Given the records below, would you repeat exactly the lines that begin at the one containing "(198, 534) = (981, 585): green" and end at the one containing "(595, 208) = (830, 231): blue", inclusive?

START Given records

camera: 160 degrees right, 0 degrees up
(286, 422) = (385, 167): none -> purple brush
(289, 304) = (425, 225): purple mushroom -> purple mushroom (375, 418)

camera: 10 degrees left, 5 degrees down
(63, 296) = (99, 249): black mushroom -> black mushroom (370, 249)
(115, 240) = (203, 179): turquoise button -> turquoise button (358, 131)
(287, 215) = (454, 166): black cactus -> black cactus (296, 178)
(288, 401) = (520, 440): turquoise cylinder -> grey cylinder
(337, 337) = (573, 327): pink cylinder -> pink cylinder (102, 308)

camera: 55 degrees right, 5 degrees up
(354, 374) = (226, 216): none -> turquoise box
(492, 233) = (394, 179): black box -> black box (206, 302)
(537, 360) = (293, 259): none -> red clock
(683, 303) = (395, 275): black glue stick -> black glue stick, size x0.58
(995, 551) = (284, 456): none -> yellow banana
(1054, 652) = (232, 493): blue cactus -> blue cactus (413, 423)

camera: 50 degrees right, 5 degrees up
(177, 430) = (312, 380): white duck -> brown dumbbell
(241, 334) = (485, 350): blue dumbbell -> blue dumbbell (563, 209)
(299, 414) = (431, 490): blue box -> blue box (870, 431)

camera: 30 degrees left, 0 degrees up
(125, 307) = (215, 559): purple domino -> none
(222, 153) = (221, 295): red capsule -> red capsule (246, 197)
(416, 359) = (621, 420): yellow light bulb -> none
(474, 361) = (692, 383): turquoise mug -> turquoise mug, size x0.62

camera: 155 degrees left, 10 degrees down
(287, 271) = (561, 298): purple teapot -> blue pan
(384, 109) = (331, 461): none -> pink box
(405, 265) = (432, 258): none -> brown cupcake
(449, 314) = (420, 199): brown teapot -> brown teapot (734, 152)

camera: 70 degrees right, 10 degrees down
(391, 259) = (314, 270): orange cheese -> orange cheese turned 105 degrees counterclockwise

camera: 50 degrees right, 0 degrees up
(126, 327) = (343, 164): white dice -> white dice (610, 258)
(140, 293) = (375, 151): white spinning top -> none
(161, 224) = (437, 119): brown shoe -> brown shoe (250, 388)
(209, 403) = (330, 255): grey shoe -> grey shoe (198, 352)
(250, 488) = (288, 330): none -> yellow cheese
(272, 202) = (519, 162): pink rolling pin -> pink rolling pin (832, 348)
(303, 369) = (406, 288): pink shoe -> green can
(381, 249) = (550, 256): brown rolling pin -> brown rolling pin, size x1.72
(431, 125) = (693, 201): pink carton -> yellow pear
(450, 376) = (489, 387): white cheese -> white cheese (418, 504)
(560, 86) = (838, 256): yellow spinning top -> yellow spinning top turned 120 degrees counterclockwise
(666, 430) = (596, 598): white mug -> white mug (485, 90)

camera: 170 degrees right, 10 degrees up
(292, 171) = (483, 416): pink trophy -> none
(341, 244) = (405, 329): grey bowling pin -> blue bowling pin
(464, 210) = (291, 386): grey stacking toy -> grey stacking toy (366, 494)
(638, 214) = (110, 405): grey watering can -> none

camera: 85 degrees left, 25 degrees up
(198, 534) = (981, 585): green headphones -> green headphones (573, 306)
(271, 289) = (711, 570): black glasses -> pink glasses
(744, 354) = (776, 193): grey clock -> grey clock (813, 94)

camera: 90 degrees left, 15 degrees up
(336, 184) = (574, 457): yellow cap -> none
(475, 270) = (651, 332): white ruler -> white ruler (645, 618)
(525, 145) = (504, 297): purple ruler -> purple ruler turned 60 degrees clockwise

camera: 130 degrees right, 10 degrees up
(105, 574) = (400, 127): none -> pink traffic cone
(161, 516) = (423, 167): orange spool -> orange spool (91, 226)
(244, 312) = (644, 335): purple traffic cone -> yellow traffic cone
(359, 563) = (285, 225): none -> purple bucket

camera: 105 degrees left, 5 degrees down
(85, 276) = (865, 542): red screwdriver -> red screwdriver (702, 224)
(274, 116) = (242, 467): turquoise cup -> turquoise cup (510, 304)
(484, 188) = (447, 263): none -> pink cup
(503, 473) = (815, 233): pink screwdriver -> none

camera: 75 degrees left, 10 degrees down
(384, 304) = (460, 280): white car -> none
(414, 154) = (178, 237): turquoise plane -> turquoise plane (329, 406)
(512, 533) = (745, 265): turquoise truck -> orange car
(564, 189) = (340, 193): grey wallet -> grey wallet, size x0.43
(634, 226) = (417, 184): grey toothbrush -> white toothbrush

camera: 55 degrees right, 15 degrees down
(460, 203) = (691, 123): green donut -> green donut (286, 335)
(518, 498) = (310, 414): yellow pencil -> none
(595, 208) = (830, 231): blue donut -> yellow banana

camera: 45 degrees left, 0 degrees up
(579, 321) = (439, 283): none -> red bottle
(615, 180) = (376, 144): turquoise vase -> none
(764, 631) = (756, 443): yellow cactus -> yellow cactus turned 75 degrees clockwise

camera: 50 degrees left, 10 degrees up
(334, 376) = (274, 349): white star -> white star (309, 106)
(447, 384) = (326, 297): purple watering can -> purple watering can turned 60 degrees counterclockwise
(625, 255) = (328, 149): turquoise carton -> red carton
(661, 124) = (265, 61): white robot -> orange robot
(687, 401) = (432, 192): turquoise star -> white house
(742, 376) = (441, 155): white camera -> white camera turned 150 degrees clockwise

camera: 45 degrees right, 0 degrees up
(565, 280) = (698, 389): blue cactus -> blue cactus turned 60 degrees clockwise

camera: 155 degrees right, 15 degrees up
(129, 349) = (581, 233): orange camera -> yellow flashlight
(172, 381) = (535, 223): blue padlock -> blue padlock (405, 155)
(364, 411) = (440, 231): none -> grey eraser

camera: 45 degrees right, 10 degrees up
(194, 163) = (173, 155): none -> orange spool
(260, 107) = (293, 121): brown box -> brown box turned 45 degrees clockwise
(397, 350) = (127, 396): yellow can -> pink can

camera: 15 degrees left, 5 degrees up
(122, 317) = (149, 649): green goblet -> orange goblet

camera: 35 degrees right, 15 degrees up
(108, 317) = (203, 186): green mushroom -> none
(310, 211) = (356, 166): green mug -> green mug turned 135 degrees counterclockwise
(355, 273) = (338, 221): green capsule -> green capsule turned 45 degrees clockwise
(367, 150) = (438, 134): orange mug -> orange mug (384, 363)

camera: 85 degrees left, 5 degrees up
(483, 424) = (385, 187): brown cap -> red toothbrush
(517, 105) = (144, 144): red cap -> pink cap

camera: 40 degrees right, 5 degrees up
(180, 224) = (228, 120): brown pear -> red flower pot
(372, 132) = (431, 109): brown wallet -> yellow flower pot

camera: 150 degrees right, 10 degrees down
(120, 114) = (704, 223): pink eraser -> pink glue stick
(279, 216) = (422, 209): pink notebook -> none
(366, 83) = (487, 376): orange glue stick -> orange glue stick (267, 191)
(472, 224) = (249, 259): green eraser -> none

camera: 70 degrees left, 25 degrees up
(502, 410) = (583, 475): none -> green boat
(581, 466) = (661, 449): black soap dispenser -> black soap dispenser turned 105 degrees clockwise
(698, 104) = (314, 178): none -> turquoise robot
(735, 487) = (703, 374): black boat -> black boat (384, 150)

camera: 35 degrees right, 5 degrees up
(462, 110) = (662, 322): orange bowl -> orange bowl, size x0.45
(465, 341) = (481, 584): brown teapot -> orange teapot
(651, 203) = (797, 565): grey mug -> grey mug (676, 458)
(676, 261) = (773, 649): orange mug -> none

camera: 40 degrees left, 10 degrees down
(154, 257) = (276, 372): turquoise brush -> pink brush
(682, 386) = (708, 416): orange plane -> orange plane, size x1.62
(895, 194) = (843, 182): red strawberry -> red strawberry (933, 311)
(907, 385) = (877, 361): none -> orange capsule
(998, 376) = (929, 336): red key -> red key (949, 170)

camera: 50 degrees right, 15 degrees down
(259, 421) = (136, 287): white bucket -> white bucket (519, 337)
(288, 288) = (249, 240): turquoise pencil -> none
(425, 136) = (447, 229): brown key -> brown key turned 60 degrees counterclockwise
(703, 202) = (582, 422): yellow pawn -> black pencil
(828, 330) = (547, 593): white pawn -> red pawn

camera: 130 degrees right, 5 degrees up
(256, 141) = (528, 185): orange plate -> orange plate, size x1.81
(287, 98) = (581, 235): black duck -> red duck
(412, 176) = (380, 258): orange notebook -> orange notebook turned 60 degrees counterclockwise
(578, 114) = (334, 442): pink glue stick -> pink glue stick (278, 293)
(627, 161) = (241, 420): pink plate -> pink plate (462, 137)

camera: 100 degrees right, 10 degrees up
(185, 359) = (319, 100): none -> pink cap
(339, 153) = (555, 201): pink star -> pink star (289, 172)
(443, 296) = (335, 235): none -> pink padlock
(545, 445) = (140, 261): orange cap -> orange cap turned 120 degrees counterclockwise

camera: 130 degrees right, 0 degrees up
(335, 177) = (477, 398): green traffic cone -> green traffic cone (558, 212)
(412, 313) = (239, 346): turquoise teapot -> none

END Given records

- **Solution for this exercise**
(198, 534) = (981, 585): green headphones -> green headphones (573, 306)
(271, 289) = (711, 570): black glasses -> pink glasses
(744, 354) = (776, 193): grey clock -> grey clock (813, 94)

camera: 90 degrees left, 15 degrees up
(336, 184) = (574, 457): yellow cap -> none
(475, 270) = (651, 332): white ruler -> white ruler (645, 618)
(525, 145) = (504, 297): purple ruler -> purple ruler turned 60 degrees clockwise

camera: 130 degrees right, 10 degrees up
(105, 574) = (400, 127): none -> pink traffic cone
(161, 516) = (423, 167): orange spool -> orange spool (91, 226)
(244, 312) = (644, 335): purple traffic cone -> yellow traffic cone
(359, 563) = (285, 225): none -> purple bucket

camera: 105 degrees left, 5 degrees down
(85, 276) = (865, 542): red screwdriver -> red screwdriver (702, 224)
(274, 116) = (242, 467): turquoise cup -> turquoise cup (510, 304)
(484, 188) = (447, 263): none -> pink cup
(503, 473) = (815, 233): pink screwdriver -> none

camera: 75 degrees left, 10 degrees down
(384, 304) = (460, 280): white car -> none
(414, 154) = (178, 237): turquoise plane -> turquoise plane (329, 406)
(512, 533) = (745, 265): turquoise truck -> orange car
(564, 189) = (340, 193): grey wallet -> grey wallet, size x0.43
(634, 226) = (417, 184): grey toothbrush -> white toothbrush

camera: 55 degrees right, 15 degrees down
(460, 203) = (691, 123): green donut -> green donut (286, 335)
(518, 498) = (310, 414): yellow pencil -> none
(595, 208) = (830, 231): blue donut -> yellow banana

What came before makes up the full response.